(Before-and-after change data)
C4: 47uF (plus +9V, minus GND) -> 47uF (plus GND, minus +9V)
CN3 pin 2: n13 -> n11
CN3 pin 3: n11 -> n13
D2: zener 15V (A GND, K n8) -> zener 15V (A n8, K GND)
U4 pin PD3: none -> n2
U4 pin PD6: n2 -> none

▶ **THE PROBLEM**
Write each line of the data down again exactly as it reads.

▶ **REPLY**
C4: 47uF (plus +9V, minus GND) -> 47uF (plus GND, minus +9V)
CN3 pin 2: n13 -> n11
CN3 pin 3: n11 -> n13
D2: zener 15V (A GND, K n8) -> zener 15V (A n8, K GND)
U4 pin PD3: none -> n2
U4 pin PD6: n2 -> none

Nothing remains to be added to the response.